(Exercise data begins)
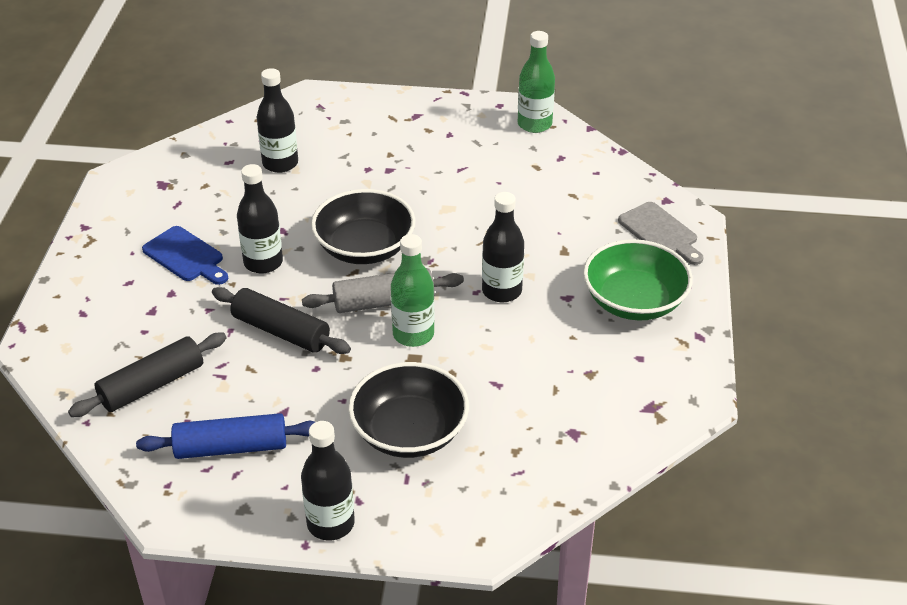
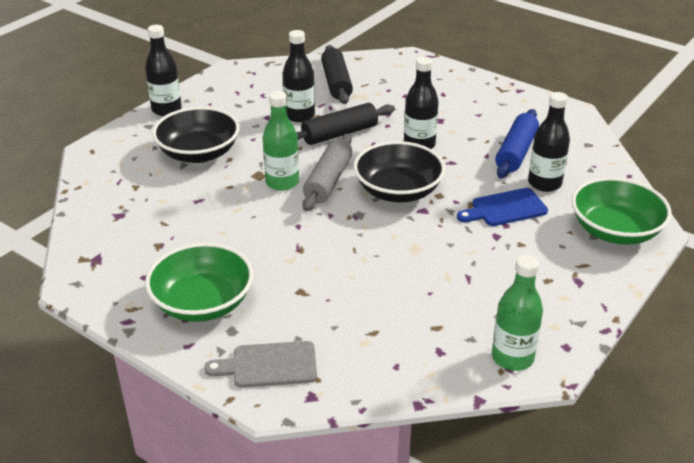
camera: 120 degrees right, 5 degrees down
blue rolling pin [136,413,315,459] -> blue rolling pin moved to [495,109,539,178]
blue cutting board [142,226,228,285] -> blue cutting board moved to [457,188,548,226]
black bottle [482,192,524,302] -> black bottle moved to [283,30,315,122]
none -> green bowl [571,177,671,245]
(Exercise data ends)
(Exercise data begins)
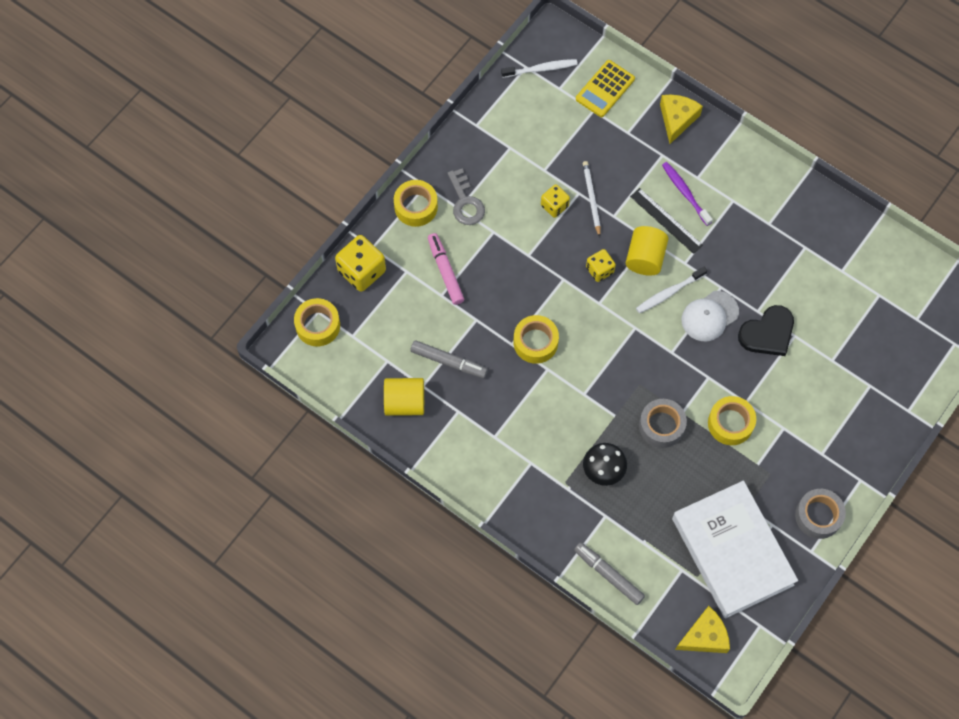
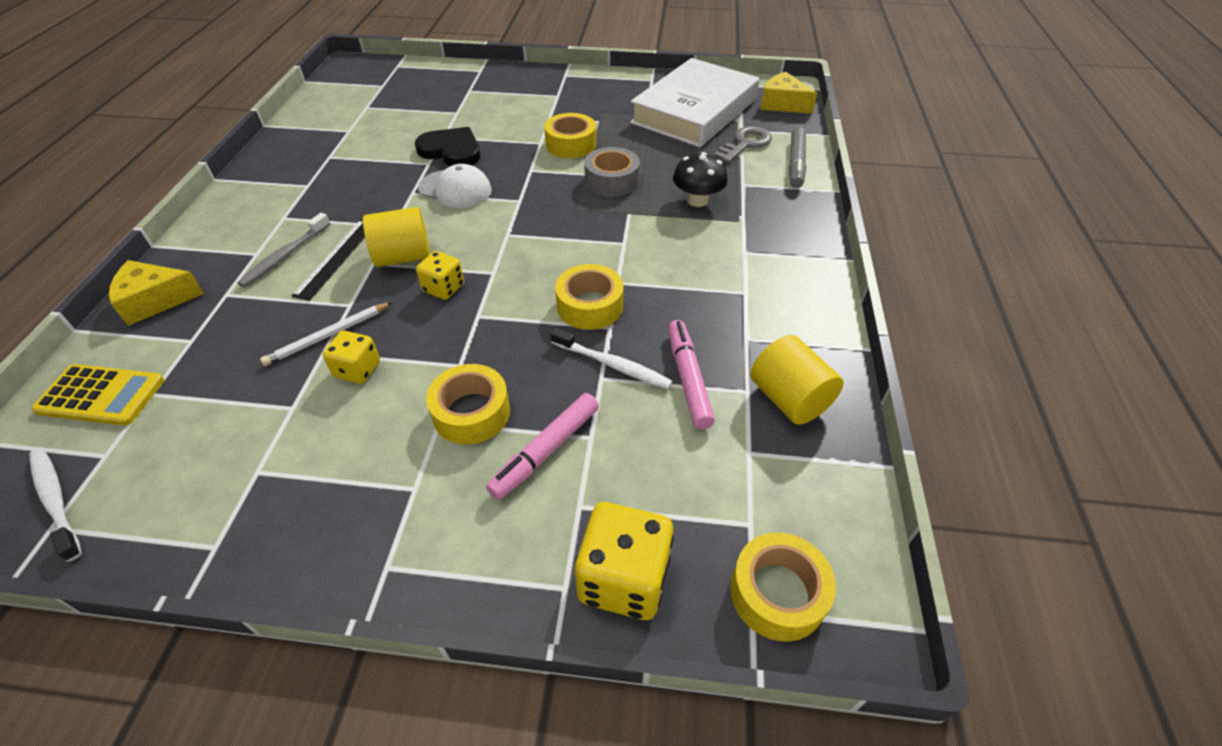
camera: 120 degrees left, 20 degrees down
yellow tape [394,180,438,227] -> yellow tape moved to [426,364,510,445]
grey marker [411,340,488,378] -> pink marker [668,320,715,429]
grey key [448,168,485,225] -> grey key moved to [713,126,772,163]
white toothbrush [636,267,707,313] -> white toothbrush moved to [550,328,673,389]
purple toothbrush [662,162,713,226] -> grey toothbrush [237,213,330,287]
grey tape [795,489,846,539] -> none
(Exercise data ends)
:: Assigned task ::
Word for word, restate the lines of the data above that fall between the line holding "yellow tape [394,180,438,227]" and the line holding "grey tape [795,489,846,539] -> none", inclusive, and no other lines.

:: Expected answer ::
yellow tape [394,180,438,227] -> yellow tape moved to [426,364,510,445]
grey marker [411,340,488,378] -> pink marker [668,320,715,429]
grey key [448,168,485,225] -> grey key moved to [713,126,772,163]
white toothbrush [636,267,707,313] -> white toothbrush moved to [550,328,673,389]
purple toothbrush [662,162,713,226] -> grey toothbrush [237,213,330,287]
grey tape [795,489,846,539] -> none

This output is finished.